> RECORDED DATA
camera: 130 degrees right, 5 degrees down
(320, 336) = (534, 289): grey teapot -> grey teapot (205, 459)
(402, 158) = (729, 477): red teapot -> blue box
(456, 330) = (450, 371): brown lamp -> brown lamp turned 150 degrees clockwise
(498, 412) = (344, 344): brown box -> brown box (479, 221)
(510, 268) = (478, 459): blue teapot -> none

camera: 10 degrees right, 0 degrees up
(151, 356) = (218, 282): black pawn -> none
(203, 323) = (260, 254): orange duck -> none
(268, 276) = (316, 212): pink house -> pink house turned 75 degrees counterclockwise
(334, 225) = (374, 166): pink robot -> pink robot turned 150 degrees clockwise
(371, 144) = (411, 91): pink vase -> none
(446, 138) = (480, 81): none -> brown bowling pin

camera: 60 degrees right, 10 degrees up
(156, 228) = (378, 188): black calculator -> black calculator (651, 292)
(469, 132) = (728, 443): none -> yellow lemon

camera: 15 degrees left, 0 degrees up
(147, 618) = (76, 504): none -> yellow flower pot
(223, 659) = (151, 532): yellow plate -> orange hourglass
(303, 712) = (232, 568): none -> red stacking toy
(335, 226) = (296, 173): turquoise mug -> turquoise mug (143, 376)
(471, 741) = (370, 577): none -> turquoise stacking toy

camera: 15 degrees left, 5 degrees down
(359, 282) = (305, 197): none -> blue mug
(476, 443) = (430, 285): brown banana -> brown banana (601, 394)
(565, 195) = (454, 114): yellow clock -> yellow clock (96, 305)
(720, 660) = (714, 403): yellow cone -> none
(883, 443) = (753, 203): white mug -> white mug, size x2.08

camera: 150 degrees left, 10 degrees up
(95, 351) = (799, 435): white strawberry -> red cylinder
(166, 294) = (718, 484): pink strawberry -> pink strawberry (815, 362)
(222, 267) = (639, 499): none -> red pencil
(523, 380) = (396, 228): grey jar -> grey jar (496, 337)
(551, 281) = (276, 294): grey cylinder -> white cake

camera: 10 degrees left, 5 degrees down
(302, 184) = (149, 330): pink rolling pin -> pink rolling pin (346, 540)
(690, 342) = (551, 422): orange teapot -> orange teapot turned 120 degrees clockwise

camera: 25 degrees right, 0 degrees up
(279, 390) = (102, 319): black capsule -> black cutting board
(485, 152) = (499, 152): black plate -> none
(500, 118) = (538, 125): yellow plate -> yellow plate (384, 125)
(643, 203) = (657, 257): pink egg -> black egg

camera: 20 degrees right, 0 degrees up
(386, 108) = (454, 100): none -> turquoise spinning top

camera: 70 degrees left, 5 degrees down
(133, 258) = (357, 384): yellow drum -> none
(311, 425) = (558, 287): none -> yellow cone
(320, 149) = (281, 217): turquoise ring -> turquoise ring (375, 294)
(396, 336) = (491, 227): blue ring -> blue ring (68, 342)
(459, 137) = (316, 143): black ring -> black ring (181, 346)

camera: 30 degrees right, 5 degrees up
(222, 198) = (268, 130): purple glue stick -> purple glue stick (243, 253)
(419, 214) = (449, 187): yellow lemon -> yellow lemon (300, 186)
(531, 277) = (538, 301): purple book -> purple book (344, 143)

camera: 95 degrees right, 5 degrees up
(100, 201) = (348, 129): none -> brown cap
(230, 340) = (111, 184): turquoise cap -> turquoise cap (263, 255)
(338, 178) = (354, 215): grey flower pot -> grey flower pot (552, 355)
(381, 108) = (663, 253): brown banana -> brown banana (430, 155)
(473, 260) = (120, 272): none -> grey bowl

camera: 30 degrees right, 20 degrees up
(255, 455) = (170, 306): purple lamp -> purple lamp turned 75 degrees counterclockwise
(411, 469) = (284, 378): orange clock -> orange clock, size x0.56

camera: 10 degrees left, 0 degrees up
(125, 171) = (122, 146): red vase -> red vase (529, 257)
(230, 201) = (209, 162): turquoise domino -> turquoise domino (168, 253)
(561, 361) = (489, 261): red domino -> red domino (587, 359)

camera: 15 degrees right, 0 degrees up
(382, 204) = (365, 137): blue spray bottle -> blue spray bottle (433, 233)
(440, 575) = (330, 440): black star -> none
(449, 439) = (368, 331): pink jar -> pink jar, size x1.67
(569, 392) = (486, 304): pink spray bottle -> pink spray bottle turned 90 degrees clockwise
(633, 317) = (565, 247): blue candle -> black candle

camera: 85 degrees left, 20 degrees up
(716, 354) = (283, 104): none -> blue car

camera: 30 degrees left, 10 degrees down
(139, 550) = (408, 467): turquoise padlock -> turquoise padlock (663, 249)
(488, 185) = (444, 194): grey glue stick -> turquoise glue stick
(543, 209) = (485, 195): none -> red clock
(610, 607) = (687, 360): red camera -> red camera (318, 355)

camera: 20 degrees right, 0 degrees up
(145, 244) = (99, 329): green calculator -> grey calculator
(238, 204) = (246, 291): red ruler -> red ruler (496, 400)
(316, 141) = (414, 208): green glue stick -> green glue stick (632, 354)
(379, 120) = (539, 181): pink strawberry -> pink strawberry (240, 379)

> TASK TO CARRY OUT
Wherever the word "size" appears in a line of the data, copy that line.

> SOLUTION FOR THIS TASK
(883, 443) = (753, 203): white mug -> white mug, size x2.08
(411, 469) = (284, 378): orange clock -> orange clock, size x0.56
(449, 439) = (368, 331): pink jar -> pink jar, size x1.67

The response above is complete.